» Exercise directions
Copy each line below that contains "none".

» Dataset records
○ ○ ○ ○
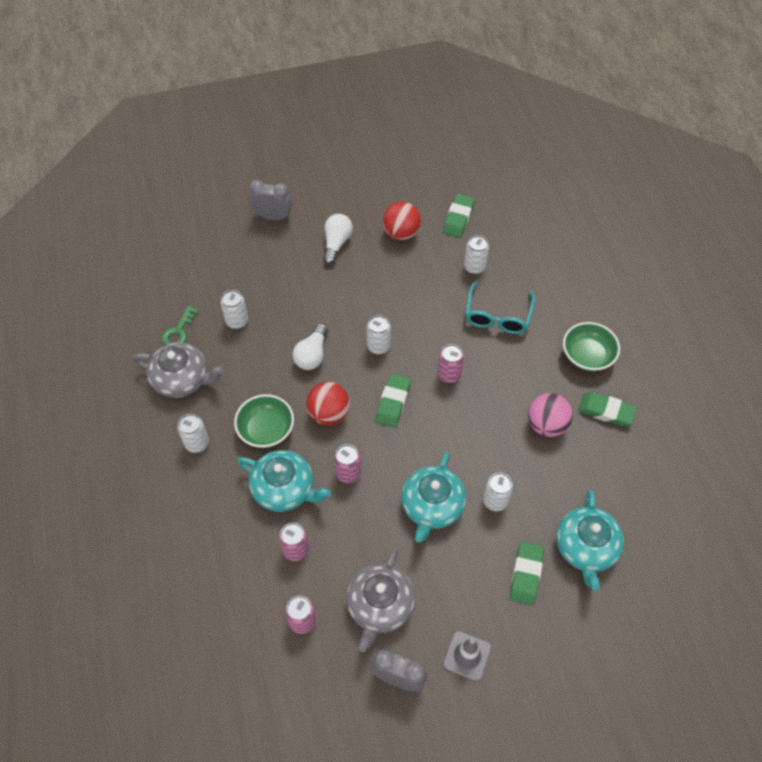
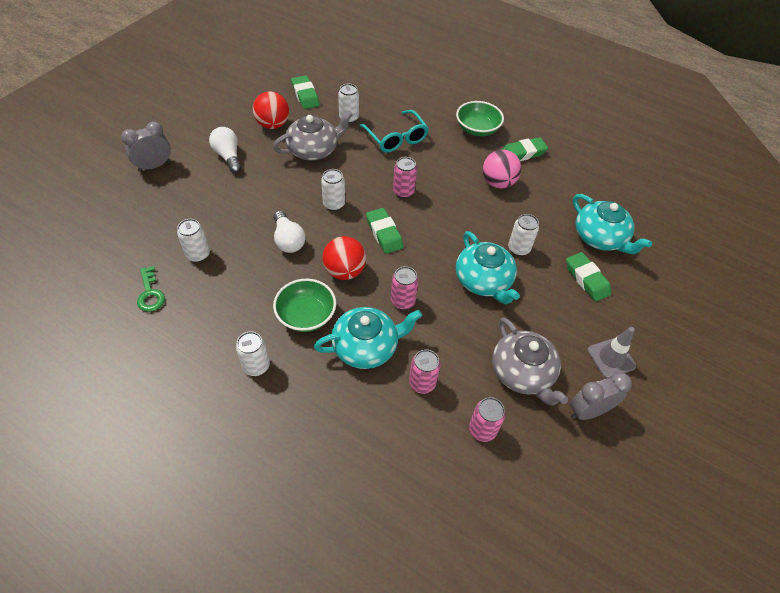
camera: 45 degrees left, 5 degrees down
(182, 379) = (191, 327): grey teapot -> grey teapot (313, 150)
○ ○ ○ ○
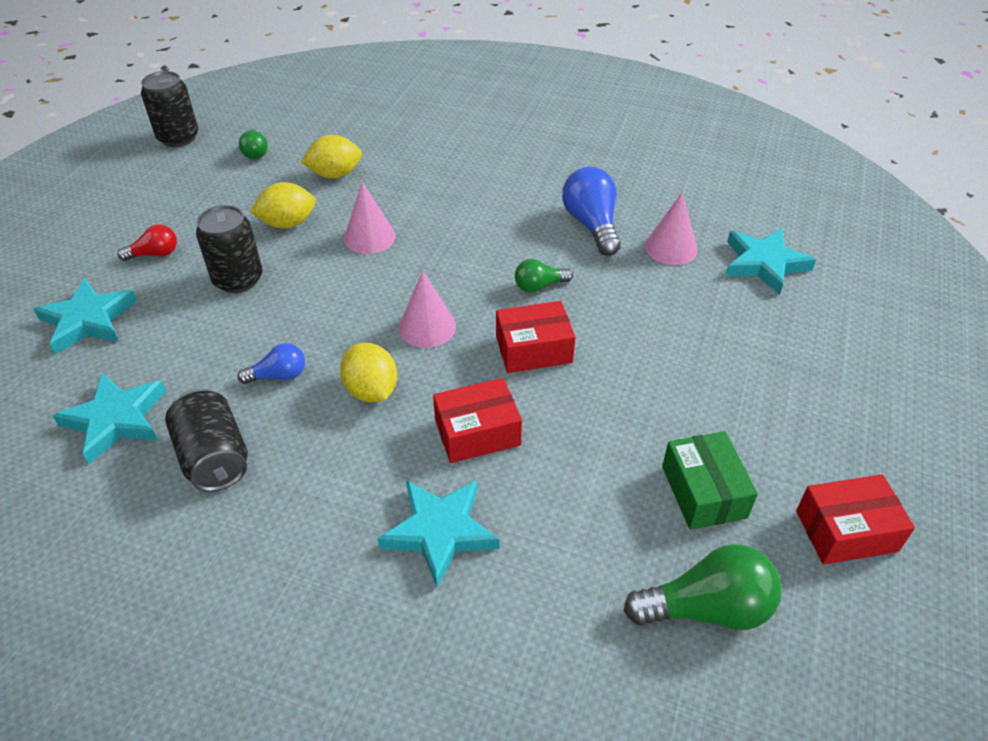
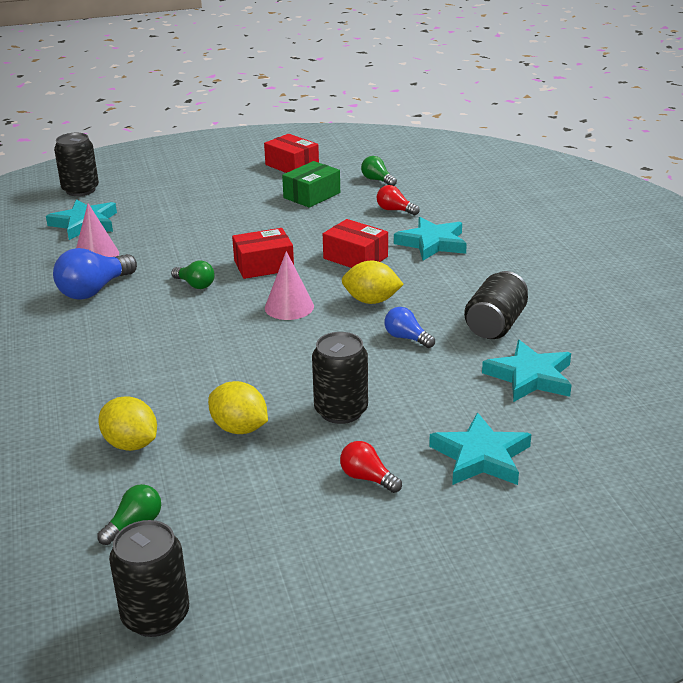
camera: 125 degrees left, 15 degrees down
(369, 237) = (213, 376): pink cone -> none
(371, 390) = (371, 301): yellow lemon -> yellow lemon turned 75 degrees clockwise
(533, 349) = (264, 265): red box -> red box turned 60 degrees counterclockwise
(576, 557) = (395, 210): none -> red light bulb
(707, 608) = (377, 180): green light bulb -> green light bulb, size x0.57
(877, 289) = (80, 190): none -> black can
○ ○ ○ ○
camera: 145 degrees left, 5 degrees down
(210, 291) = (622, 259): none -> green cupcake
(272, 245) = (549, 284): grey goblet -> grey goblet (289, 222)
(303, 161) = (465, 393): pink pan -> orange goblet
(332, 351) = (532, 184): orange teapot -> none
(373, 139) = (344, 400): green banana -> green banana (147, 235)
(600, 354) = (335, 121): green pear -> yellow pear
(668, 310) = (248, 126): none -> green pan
○ ○ ○ ○
» Answer to the problem
(369, 237) = (213, 376): pink cone -> none
(576, 557) = (395, 210): none -> red light bulb
(877, 289) = (80, 190): none -> black can
(210, 291) = (622, 259): none -> green cupcake
(332, 351) = (532, 184): orange teapot -> none
(668, 310) = (248, 126): none -> green pan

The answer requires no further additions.